• **Exercise prompt**: Complete, exact copies of all entries are needed.

====== Data for review ======

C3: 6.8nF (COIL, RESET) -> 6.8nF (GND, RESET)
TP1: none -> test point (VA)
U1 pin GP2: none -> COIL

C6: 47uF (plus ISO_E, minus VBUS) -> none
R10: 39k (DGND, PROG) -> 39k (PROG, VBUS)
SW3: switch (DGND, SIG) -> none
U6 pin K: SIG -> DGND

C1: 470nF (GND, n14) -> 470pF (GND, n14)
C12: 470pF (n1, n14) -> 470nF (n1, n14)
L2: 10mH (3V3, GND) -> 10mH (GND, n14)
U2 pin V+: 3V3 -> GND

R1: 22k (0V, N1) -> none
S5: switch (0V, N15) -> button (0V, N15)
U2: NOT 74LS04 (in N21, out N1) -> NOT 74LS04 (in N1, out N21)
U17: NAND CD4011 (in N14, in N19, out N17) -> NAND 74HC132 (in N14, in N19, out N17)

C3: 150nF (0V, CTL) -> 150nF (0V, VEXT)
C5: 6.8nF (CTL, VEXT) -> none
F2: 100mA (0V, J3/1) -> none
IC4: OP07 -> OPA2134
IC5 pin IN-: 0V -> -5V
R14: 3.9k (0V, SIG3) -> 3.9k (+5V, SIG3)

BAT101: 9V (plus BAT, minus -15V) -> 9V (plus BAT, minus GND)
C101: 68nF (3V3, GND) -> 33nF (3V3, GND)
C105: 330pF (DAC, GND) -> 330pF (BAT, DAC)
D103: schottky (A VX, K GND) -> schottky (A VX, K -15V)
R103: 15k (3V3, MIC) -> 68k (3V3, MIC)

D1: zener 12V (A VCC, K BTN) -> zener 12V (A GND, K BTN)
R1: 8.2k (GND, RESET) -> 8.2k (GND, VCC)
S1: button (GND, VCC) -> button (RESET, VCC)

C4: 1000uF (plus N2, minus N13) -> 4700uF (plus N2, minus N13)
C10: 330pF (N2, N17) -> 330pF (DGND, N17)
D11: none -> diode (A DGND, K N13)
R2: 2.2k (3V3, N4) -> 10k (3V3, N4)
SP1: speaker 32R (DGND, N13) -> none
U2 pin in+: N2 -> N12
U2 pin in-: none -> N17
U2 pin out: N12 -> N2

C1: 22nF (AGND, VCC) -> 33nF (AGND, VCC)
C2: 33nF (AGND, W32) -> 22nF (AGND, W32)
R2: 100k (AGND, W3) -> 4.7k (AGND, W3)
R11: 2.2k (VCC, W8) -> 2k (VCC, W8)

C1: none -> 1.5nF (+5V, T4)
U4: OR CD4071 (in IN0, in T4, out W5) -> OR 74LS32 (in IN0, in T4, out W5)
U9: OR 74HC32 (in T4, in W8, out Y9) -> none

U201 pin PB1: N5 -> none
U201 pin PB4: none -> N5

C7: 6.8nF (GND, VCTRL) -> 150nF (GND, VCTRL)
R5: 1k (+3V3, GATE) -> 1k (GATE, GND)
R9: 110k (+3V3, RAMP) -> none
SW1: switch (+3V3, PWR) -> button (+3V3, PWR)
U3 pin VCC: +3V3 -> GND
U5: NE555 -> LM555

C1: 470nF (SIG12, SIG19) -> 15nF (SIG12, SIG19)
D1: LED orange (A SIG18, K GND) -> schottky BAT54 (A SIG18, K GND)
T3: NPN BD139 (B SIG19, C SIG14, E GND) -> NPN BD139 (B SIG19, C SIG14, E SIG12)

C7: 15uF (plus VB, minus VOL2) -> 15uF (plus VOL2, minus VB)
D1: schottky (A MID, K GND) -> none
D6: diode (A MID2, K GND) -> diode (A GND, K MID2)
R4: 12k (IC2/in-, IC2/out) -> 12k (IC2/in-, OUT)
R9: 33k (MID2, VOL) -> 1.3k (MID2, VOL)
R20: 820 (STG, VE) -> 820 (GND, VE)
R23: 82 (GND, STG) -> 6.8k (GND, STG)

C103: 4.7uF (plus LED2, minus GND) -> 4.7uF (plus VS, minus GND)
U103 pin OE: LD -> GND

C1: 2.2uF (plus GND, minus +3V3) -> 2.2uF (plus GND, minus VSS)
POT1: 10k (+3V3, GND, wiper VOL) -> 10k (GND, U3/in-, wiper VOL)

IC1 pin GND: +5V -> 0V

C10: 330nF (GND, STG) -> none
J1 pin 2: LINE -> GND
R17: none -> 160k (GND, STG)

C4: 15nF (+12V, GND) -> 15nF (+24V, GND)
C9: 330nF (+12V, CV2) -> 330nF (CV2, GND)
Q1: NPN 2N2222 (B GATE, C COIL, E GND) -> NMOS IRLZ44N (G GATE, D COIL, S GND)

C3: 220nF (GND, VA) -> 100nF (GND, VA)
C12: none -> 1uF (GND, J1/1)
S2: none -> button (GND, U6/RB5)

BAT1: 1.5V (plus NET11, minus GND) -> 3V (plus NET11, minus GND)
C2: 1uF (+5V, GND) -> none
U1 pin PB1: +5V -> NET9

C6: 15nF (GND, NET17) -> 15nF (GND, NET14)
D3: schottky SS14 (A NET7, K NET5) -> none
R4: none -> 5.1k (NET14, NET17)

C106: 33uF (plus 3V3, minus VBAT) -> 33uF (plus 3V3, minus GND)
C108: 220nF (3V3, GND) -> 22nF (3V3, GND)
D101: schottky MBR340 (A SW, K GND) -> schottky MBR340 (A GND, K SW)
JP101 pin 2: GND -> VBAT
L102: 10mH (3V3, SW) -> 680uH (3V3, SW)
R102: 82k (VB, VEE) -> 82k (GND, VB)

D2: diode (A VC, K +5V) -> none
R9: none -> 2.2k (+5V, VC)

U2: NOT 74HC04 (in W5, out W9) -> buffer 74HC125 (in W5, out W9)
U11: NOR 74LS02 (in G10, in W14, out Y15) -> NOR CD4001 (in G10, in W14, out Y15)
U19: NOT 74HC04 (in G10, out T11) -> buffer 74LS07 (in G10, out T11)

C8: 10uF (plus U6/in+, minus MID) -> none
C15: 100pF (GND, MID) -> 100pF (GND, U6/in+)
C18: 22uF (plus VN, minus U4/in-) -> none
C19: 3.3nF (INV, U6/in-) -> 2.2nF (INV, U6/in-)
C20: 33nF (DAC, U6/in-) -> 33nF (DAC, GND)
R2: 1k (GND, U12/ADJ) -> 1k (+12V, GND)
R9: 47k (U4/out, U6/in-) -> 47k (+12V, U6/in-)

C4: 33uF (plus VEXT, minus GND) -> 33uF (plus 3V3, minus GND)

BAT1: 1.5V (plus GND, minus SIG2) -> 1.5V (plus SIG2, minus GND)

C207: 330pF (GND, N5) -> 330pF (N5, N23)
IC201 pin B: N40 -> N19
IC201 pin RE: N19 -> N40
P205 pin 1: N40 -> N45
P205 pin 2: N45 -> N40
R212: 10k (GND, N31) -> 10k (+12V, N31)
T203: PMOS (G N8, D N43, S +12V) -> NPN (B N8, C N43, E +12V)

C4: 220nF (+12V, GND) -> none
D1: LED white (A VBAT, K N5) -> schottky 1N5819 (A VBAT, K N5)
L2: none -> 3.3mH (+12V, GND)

======

• **Solution to the problem**:
C3: 6.8nF (COIL, RESET) -> 6.8nF (GND, RESET)
TP1: none -> test point (VA)
U1 pin GP2: none -> COIL

C6: 47uF (plus ISO_E, minus VBUS) -> none
R10: 39k (DGND, PROG) -> 39k (PROG, VBUS)
SW3: switch (DGND, SIG) -> none
U6 pin K: SIG -> DGND

C1: 470nF (GND, n14) -> 470pF (GND, n14)
C12: 470pF (n1, n14) -> 470nF (n1, n14)
L2: 10mH (3V3, GND) -> 10mH (GND, n14)
U2 pin V+: 3V3 -> GND

R1: 22k (0V, N1) -> none
S5: switch (0V, N15) -> button (0V, N15)
U2: NOT 74LS04 (in N21, out N1) -> NOT 74LS04 (in N1, out N21)
U17: NAND CD4011 (in N14, in N19, out N17) -> NAND 74HC132 (in N14, in N19, out N17)

C3: 150nF (0V, CTL) -> 150nF (0V, VEXT)
C5: 6.8nF (CTL, VEXT) -> none
F2: 100mA (0V, J3/1) -> none
IC4: OP07 -> OPA2134
IC5 pin IN-: 0V -> -5V
R14: 3.9k (0V, SIG3) -> 3.9k (+5V, SIG3)

BAT101: 9V (plus BAT, minus -15V) -> 9V (plus BAT, minus GND)
C101: 68nF (3V3, GND) -> 33nF (3V3, GND)
C105: 330pF (DAC, GND) -> 330pF (BAT, DAC)
D103: schottky (A VX, K GND) -> schottky (A VX, K -15V)
R103: 15k (3V3, MIC) -> 68k (3V3, MIC)

D1: zener 12V (A VCC, K BTN) -> zener 12V (A GND, K BTN)
R1: 8.2k (GND, RESET) -> 8.2k (GND, VCC)
S1: button (GND, VCC) -> button (RESET, VCC)

C4: 1000uF (plus N2, minus N13) -> 4700uF (plus N2, minus N13)
C10: 330pF (N2, N17) -> 330pF (DGND, N17)
D11: none -> diode (A DGND, K N13)
R2: 2.2k (3V3, N4) -> 10k (3V3, N4)
SP1: speaker 32R (DGND, N13) -> none
U2 pin in+: N2 -> N12
U2 pin in-: none -> N17
U2 pin out: N12 -> N2

C1: 22nF (AGND, VCC) -> 33nF (AGND, VCC)
C2: 33nF (AGND, W32) -> 22nF (AGND, W32)
R2: 100k (AGND, W3) -> 4.7k (AGND, W3)
R11: 2.2k (VCC, W8) -> 2k (VCC, W8)

C1: none -> 1.5nF (+5V, T4)
U4: OR CD4071 (in IN0, in T4, out W5) -> OR 74LS32 (in IN0, in T4, out W5)
U9: OR 74HC32 (in T4, in W8, out Y9) -> none

U201 pin PB1: N5 -> none
U201 pin PB4: none -> N5

C7: 6.8nF (GND, VCTRL) -> 150nF (GND, VCTRL)
R5: 1k (+3V3, GATE) -> 1k (GATE, GND)
R9: 110k (+3V3, RAMP) -> none
SW1: switch (+3V3, PWR) -> button (+3V3, PWR)
U3 pin VCC: +3V3 -> GND
U5: NE555 -> LM555

C1: 470nF (SIG12, SIG19) -> 15nF (SIG12, SIG19)
D1: LED orange (A SIG18, K GND) -> schottky BAT54 (A SIG18, K GND)
T3: NPN BD139 (B SIG19, C SIG14, E GND) -> NPN BD139 (B SIG19, C SIG14, E SIG12)

C7: 15uF (plus VB, minus VOL2) -> 15uF (plus VOL2, minus VB)
D1: schottky (A MID, K GND) -> none
D6: diode (A MID2, K GND) -> diode (A GND, K MID2)
R4: 12k (IC2/in-, IC2/out) -> 12k (IC2/in-, OUT)
R9: 33k (MID2, VOL) -> 1.3k (MID2, VOL)
R20: 820 (STG, VE) -> 820 (GND, VE)
R23: 82 (GND, STG) -> 6.8k (GND, STG)

C103: 4.7uF (plus LED2, minus GND) -> 4.7uF (plus VS, minus GND)
U103 pin OE: LD -> GND

C1: 2.2uF (plus GND, minus +3V3) -> 2.2uF (plus GND, minus VSS)
POT1: 10k (+3V3, GND, wiper VOL) -> 10k (GND, U3/in-, wiper VOL)

IC1 pin GND: +5V -> 0V

C10: 330nF (GND, STG) -> none
J1 pin 2: LINE -> GND
R17: none -> 160k (GND, STG)

C4: 15nF (+12V, GND) -> 15nF (+24V, GND)
C9: 330nF (+12V, CV2) -> 330nF (CV2, GND)
Q1: NPN 2N2222 (B GATE, C COIL, E GND) -> NMOS IRLZ44N (G GATE, D COIL, S GND)

C3: 220nF (GND, VA) -> 100nF (GND, VA)
C12: none -> 1uF (GND, J1/1)
S2: none -> button (GND, U6/RB5)

BAT1: 1.5V (plus NET11, minus GND) -> 3V (plus NET11, minus GND)
C2: 1uF (+5V, GND) -> none
U1 pin PB1: +5V -> NET9

C6: 15nF (GND, NET17) -> 15nF (GND, NET14)
D3: schottky SS14 (A NET7, K NET5) -> none
R4: none -> 5.1k (NET14, NET17)

C106: 33uF (plus 3V3, minus VBAT) -> 33uF (plus 3V3, minus GND)
C108: 220nF (3V3, GND) -> 22nF (3V3, GND)
D101: schottky MBR340 (A SW, K GND) -> schottky MBR340 (A GND, K SW)
JP101 pin 2: GND -> VBAT
L102: 10mH (3V3, SW) -> 680uH (3V3, SW)
R102: 82k (VB, VEE) -> 82k (GND, VB)

D2: diode (A VC, K +5V) -> none
R9: none -> 2.2k (+5V, VC)

U2: NOT 74HC04 (in W5, out W9) -> buffer 74HC125 (in W5, out W9)
U11: NOR 74LS02 (in G10, in W14, out Y15) -> NOR CD4001 (in G10, in W14, out Y15)
U19: NOT 74HC04 (in G10, out T11) -> buffer 74LS07 (in G10, out T11)

C8: 10uF (plus U6/in+, minus MID) -> none
C15: 100pF (GND, MID) -> 100pF (GND, U6/in+)
C18: 22uF (plus VN, minus U4/in-) -> none
C19: 3.3nF (INV, U6/in-) -> 2.2nF (INV, U6/in-)
C20: 33nF (DAC, U6/in-) -> 33nF (DAC, GND)
R2: 1k (GND, U12/ADJ) -> 1k (+12V, GND)
R9: 47k (U4/out, U6/in-) -> 47k (+12V, U6/in-)

C4: 33uF (plus VEXT, minus GND) -> 33uF (plus 3V3, minus GND)

BAT1: 1.5V (plus GND, minus SIG2) -> 1.5V (plus SIG2, minus GND)

C207: 330pF (GND, N5) -> 330pF (N5, N23)
IC201 pin B: N40 -> N19
IC201 pin RE: N19 -> N40
P205 pin 1: N40 -> N45
P205 pin 2: N45 -> N40
R212: 10k (GND, N31) -> 10k (+12V, N31)
T203: PMOS (G N8, D N43, S +12V) -> NPN (B N8, C N43, E +12V)

C4: 220nF (+12V, GND) -> none
D1: LED white (A VBAT, K N5) -> schottky 1N5819 (A VBAT, K N5)
L2: none -> 3.3mH (+12V, GND)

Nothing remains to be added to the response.